Task description:
Return the listing below exactly. Leave its pictures out.

Material shown:
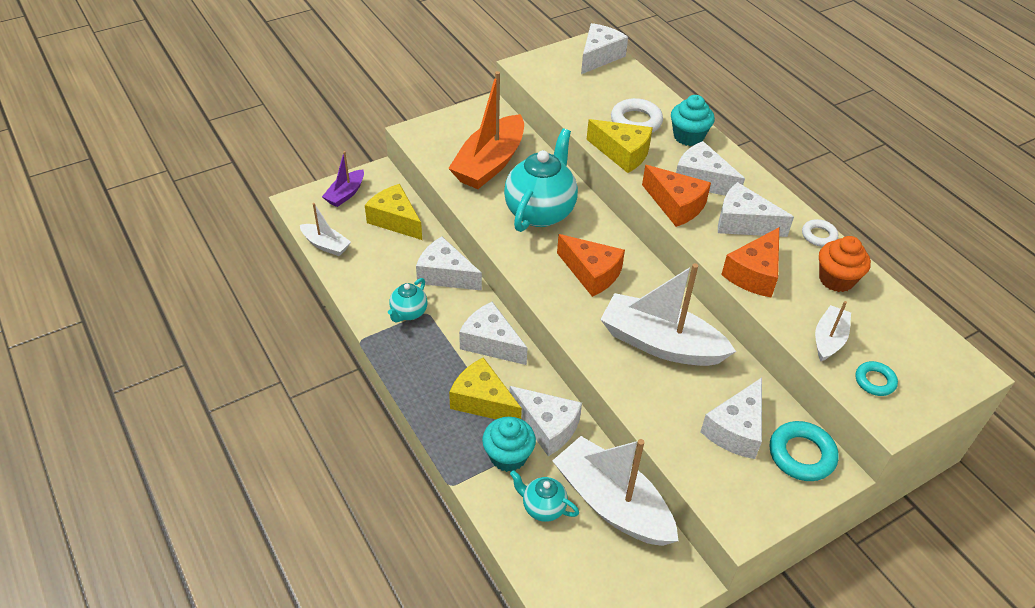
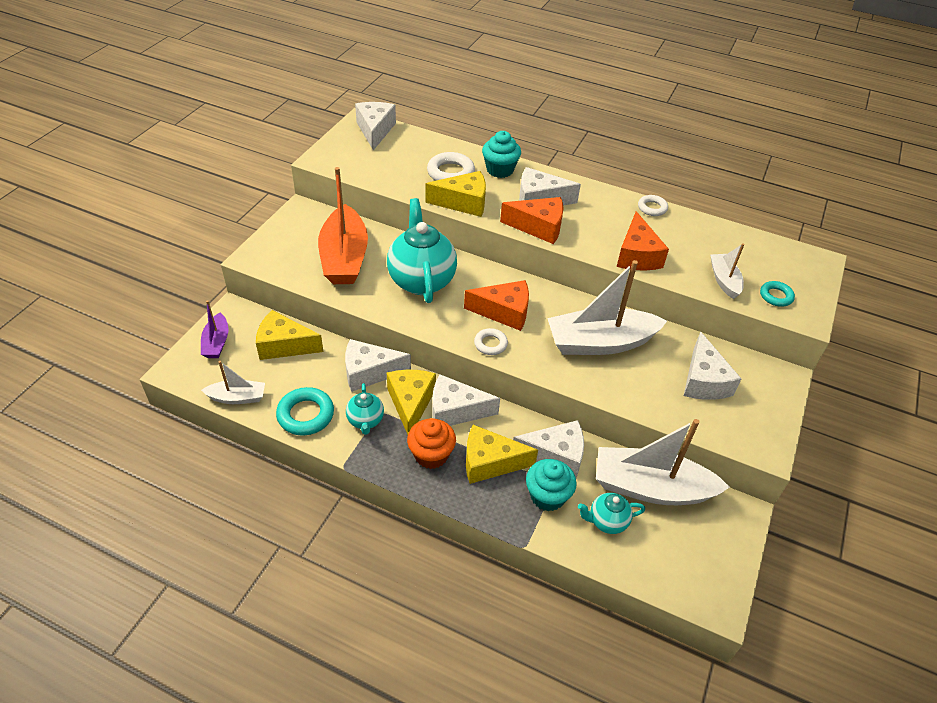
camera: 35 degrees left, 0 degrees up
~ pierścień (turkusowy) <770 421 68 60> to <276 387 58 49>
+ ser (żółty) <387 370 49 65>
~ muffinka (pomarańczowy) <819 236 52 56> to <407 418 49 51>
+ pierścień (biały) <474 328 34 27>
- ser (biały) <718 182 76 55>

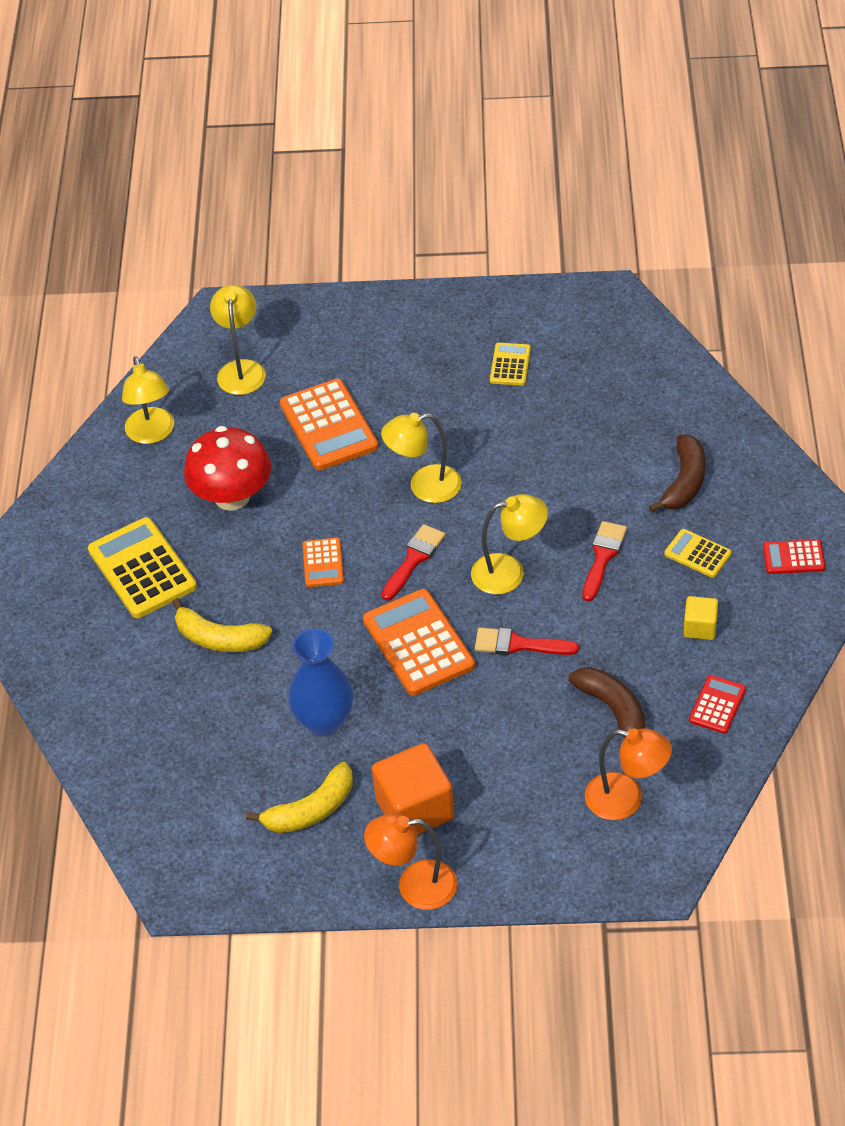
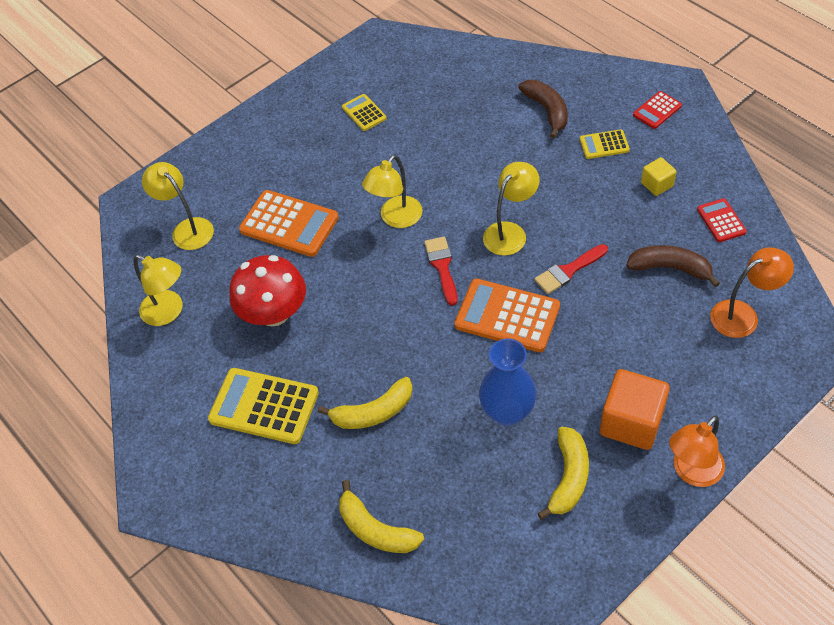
camera: 40 degrees left, 5 degrees up
+ banan (żółty) <339 480 85 73>
- kalkulator (pomarańczowy) <303 538 41 49>
- pędzel (czerwony) <582 521 45 80>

Exercise answer:
camera: 35 degrees left, 0 degrees up
~ pierścień (turkusowy) <770 421 68 60> to <276 387 58 49>
+ ser (żółty) <387 370 49 65>
~ muffinka (pomarańczowy) <819 236 52 56> to <407 418 49 51>
+ pierścień (biały) <474 328 34 27>
- ser (biały) <718 182 76 55>

camera: 40 degrees left, 5 degrees up
+ banan (żółty) <339 480 85 73>
- kalkulator (pomarańczowy) <303 538 41 49>
- pędzel (czerwony) <582 521 45 80>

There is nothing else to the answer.